(Detected change data)
################

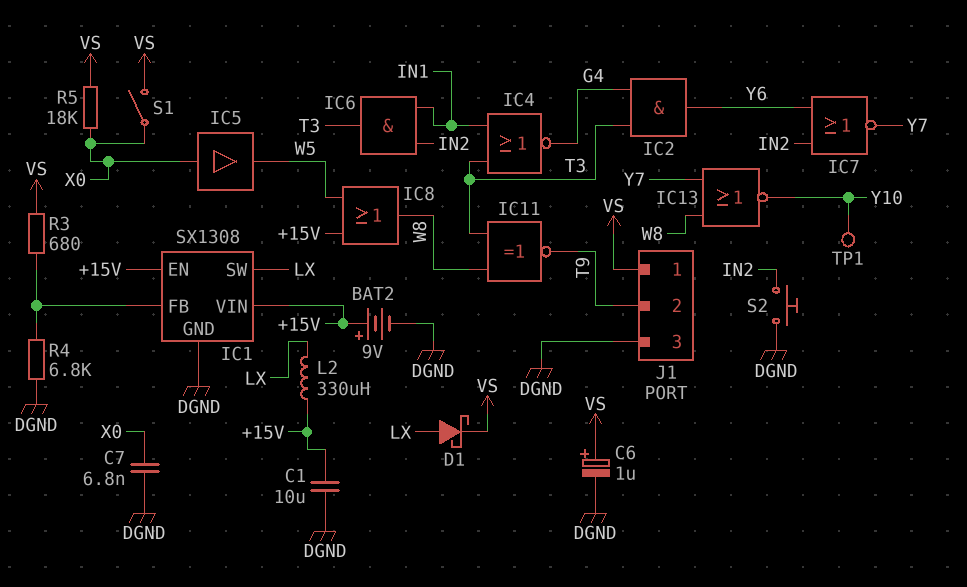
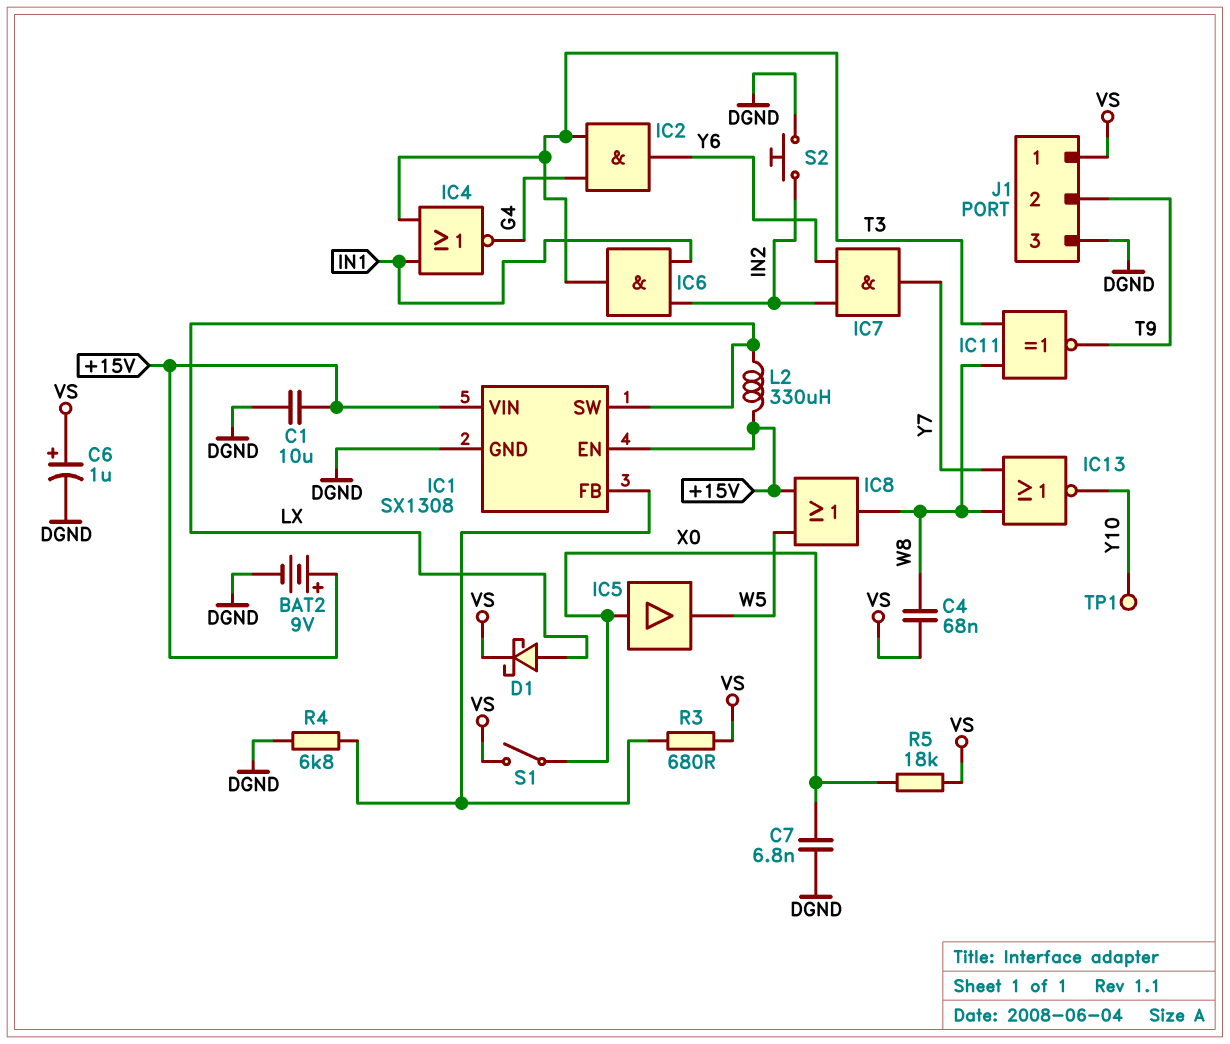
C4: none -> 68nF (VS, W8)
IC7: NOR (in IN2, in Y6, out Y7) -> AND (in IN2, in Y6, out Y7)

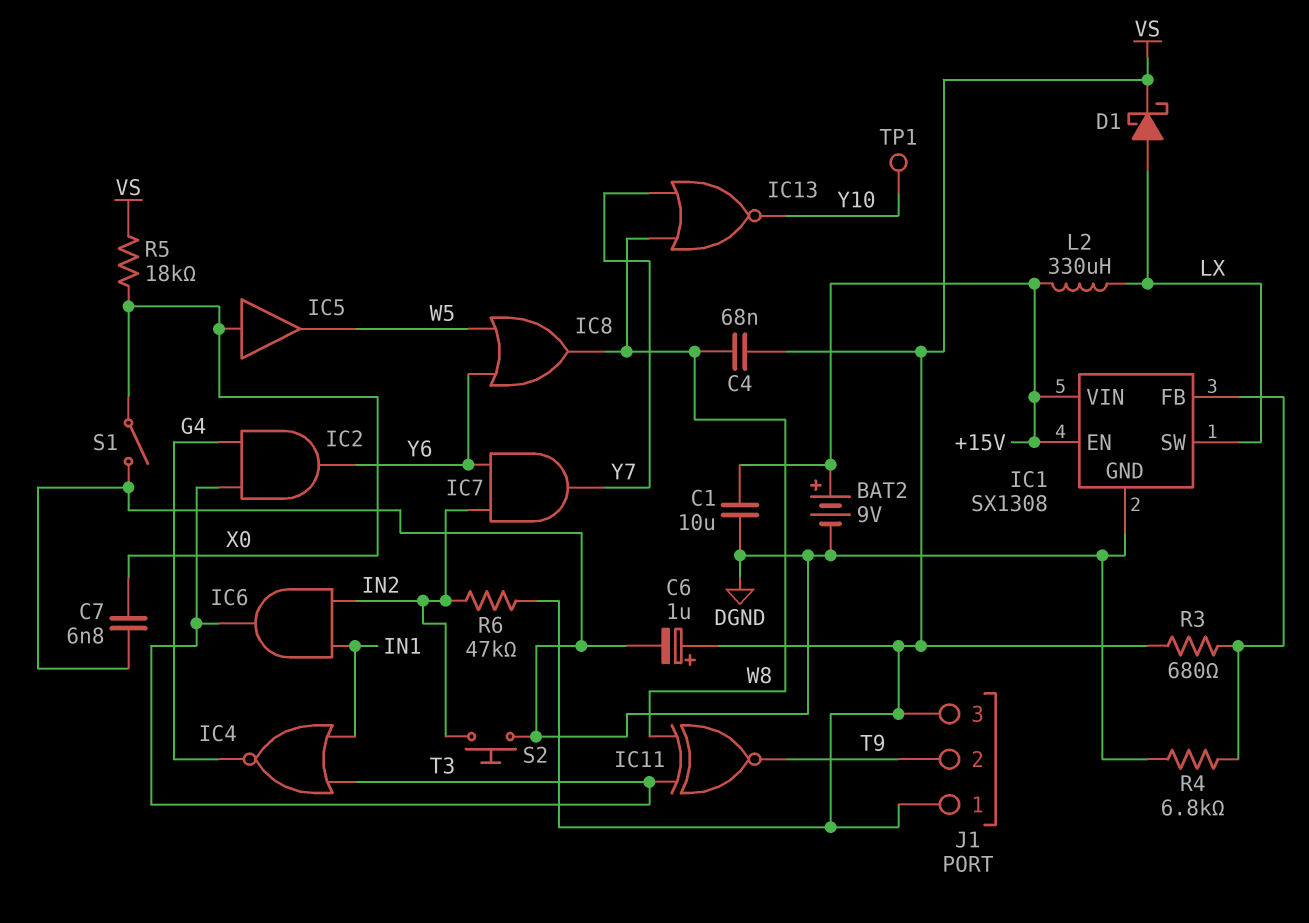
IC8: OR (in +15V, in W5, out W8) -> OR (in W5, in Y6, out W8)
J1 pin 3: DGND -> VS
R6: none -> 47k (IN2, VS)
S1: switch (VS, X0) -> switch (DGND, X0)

################

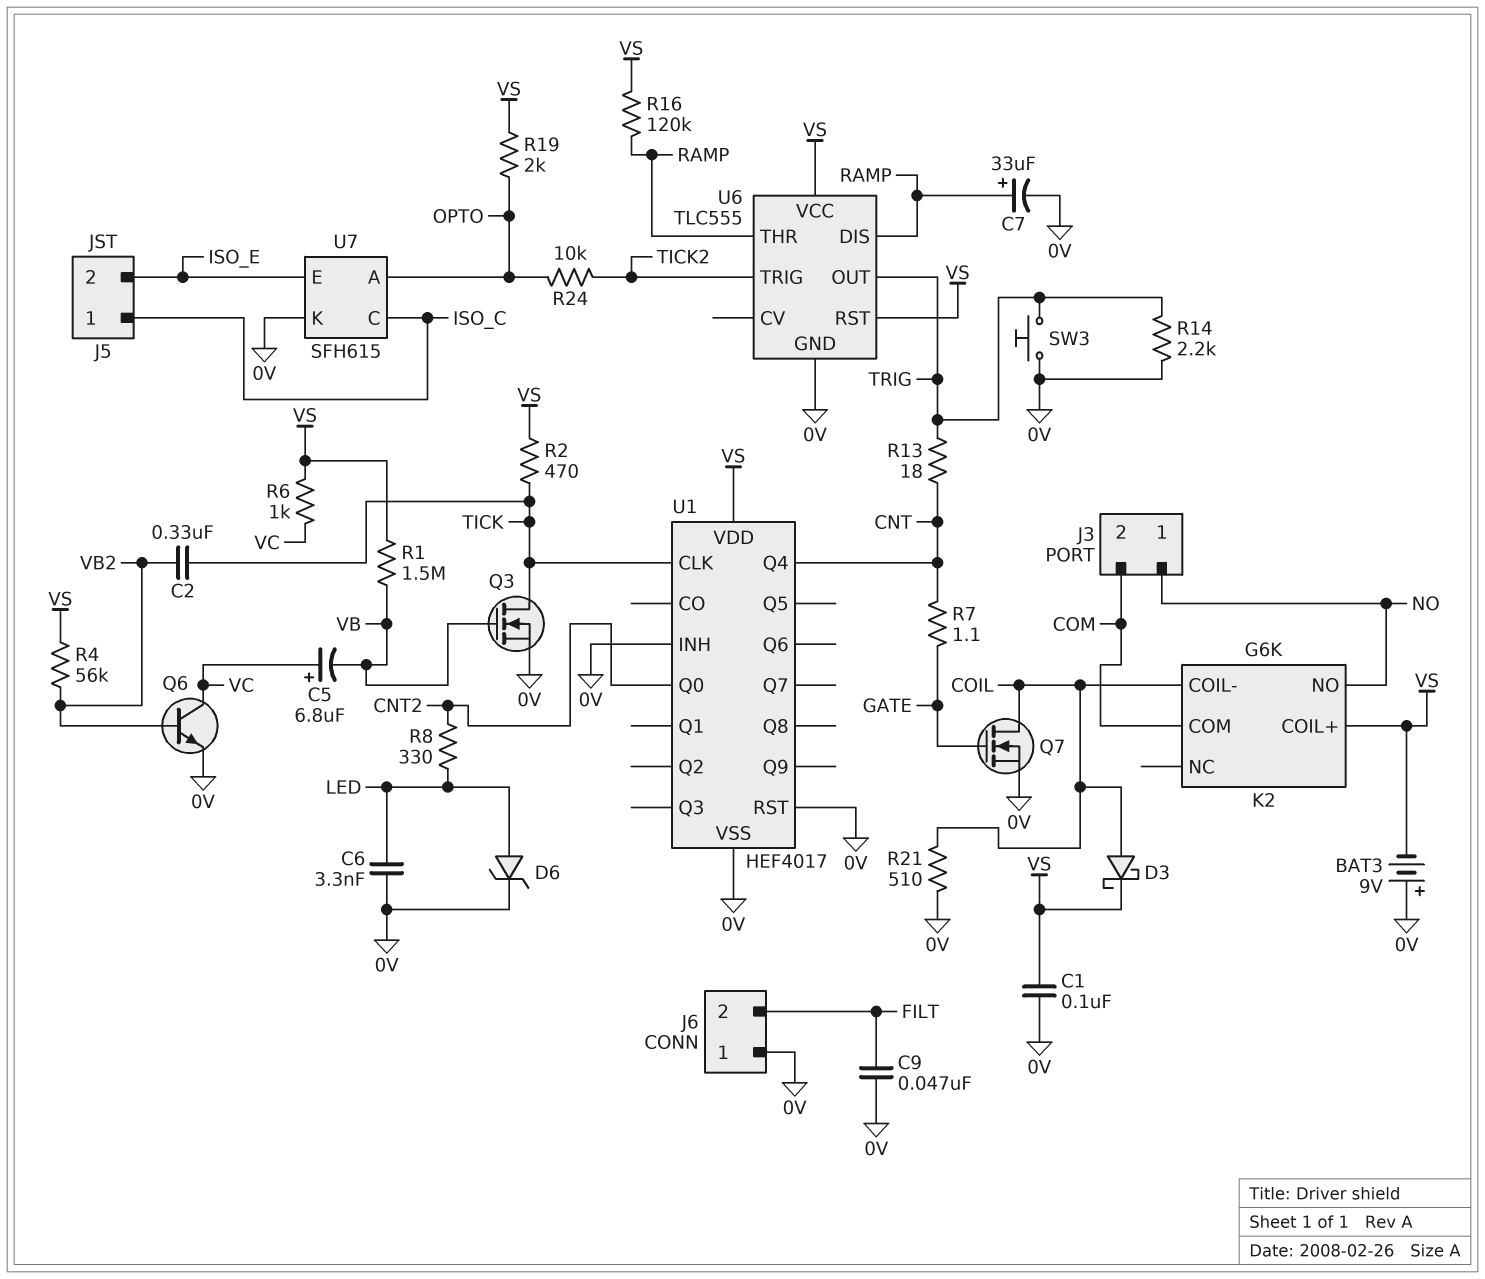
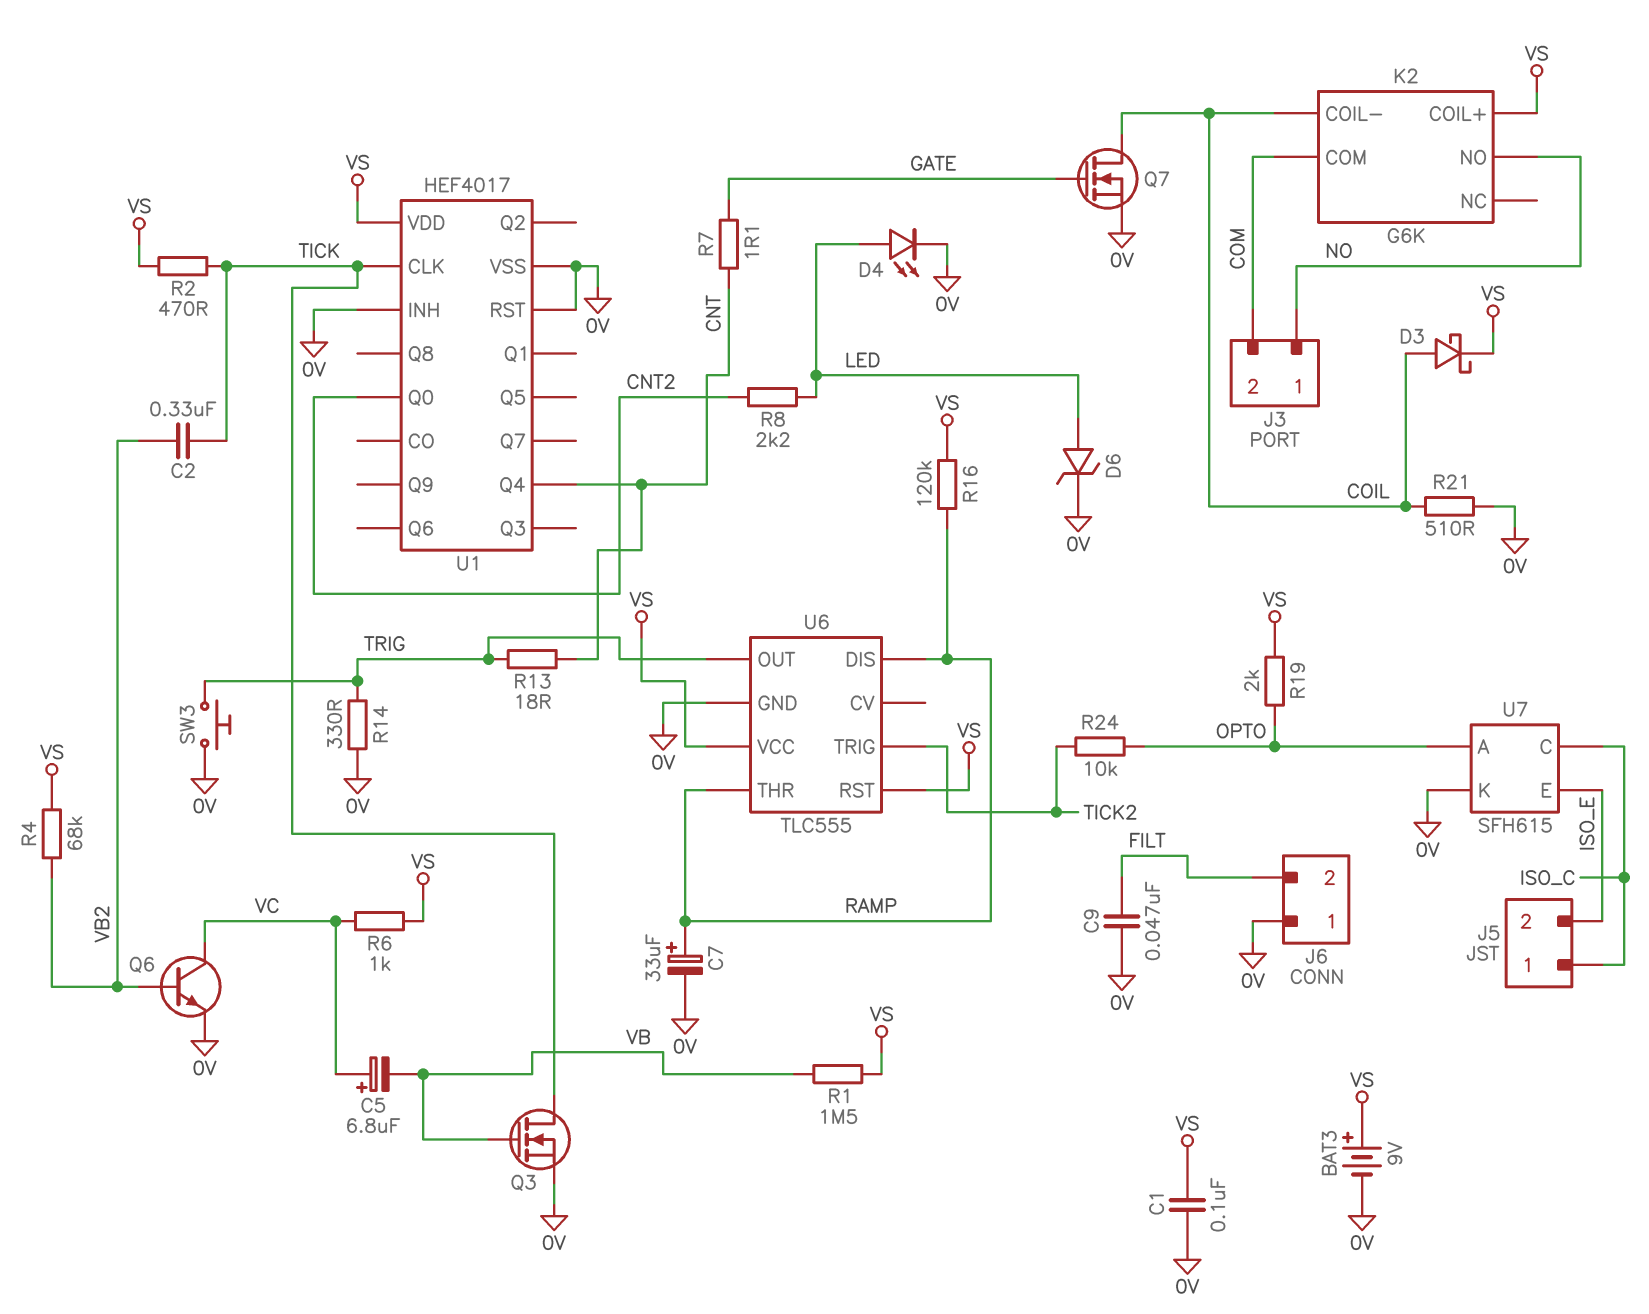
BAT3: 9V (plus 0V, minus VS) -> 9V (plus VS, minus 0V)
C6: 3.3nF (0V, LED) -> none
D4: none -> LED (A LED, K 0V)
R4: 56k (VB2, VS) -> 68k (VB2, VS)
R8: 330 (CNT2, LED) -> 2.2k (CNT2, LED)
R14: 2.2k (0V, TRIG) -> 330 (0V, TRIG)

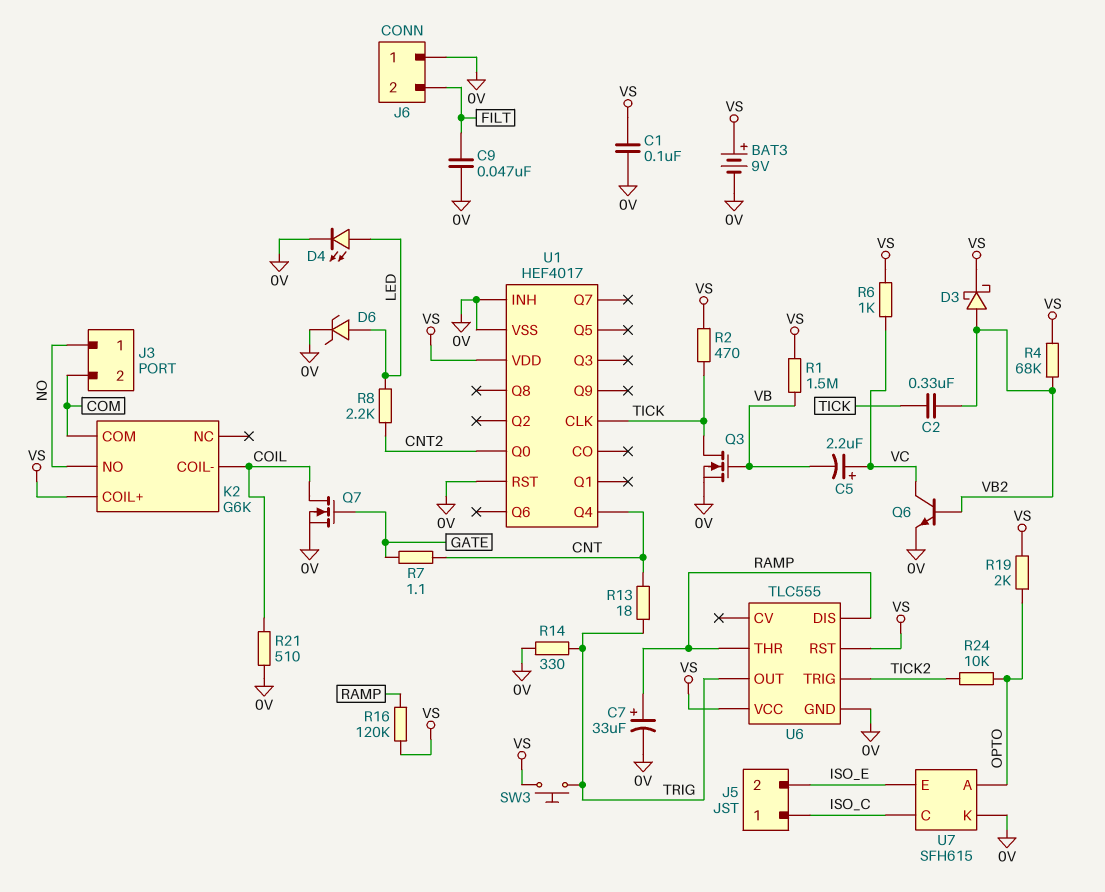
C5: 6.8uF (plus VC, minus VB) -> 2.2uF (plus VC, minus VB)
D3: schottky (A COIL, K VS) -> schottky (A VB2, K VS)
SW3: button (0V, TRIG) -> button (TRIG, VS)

################

§ **TRY IT**:
Filter the entries down to the lines with the word "none" in them.

§ **RESPONSE TO THE TASK**:
C4: none -> 68nF (VS, W8)
R6: none -> 47k (IN2, VS)
C6: 3.3nF (0V, LED) -> none
D4: none -> LED (A LED, K 0V)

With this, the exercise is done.